__PROBLEM__: Among the entries below, one stretch runs from the line that contains "white carrot [365,291,423,373]" through the line that contains "none -> black drum [171,215,228,263]". Repeat that stretch exactly, ends included, and only that.

__DATA SHOWN__:
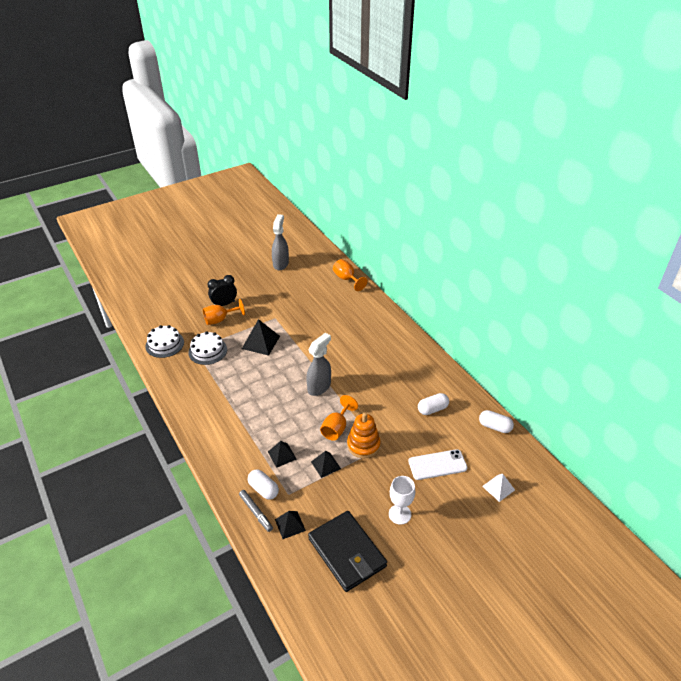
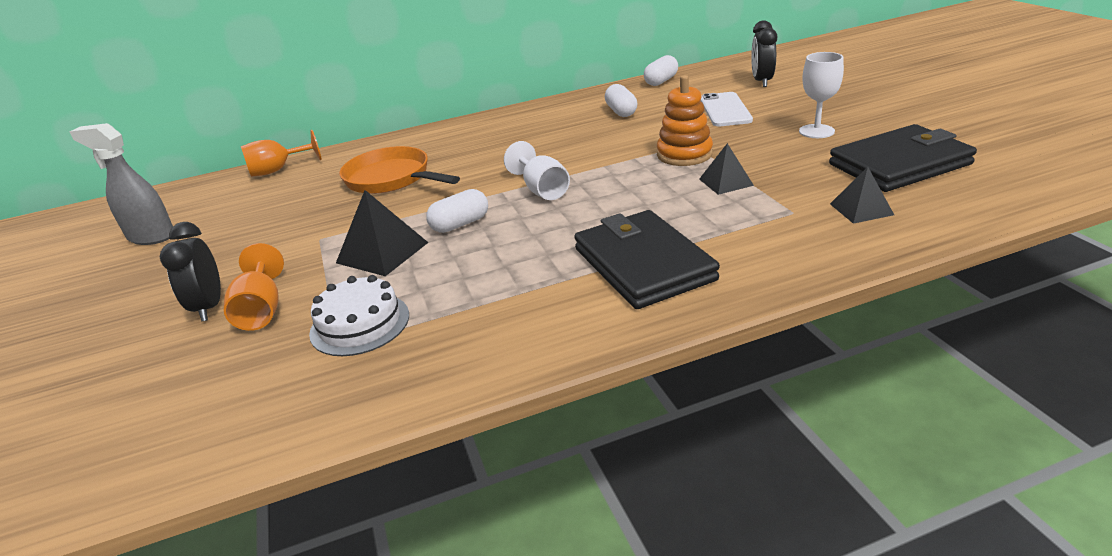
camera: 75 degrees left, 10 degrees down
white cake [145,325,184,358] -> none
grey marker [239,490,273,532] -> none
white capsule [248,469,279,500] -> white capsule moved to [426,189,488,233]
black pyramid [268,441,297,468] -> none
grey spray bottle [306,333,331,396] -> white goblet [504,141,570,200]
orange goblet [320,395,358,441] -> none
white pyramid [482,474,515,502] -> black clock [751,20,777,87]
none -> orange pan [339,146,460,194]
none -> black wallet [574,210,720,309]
---
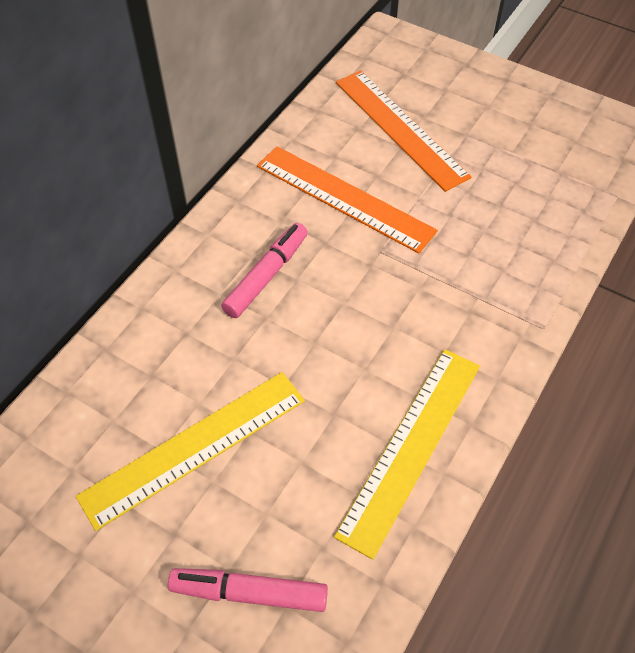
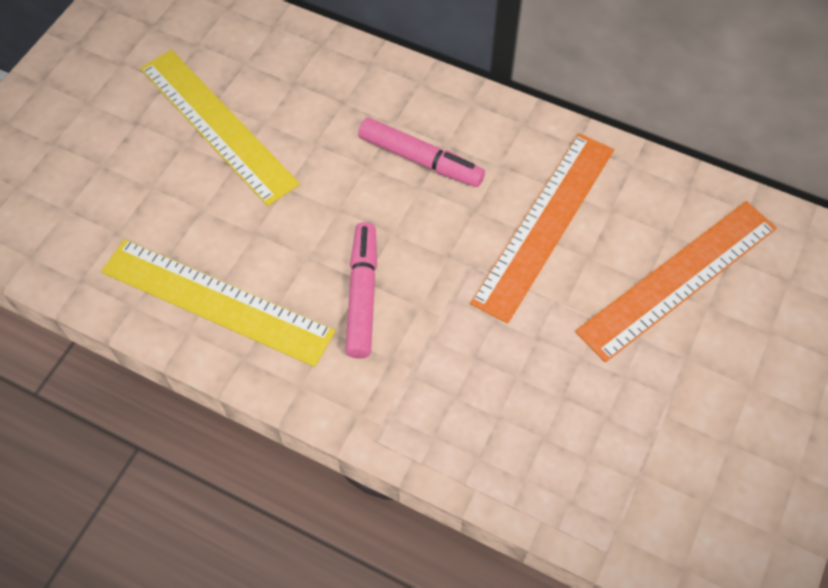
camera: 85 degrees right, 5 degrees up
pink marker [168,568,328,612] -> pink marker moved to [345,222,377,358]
...
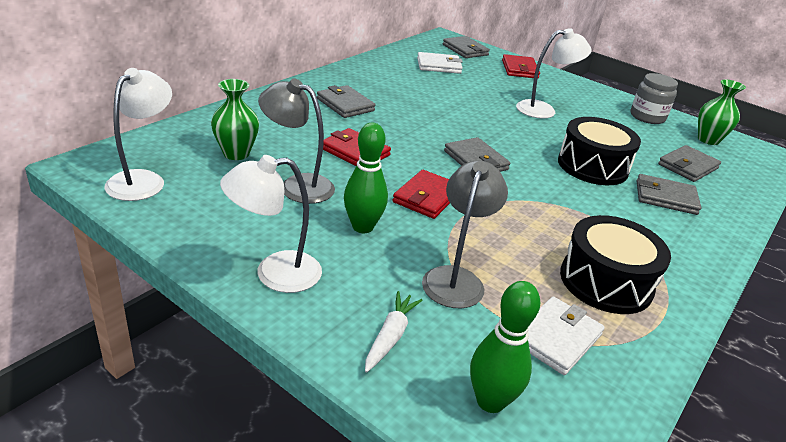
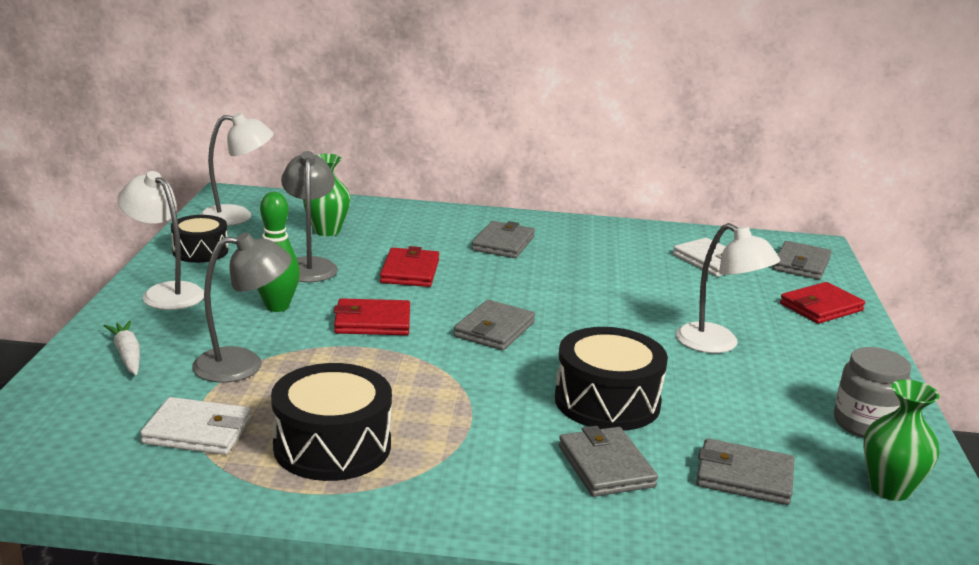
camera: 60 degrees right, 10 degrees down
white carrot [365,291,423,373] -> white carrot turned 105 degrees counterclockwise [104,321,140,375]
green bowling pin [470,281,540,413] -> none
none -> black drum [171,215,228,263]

__THE COMPLETED TASK__:
white carrot [365,291,423,373] -> white carrot turned 105 degrees counterclockwise [104,321,140,375]
green bowling pin [470,281,540,413] -> none
none -> black drum [171,215,228,263]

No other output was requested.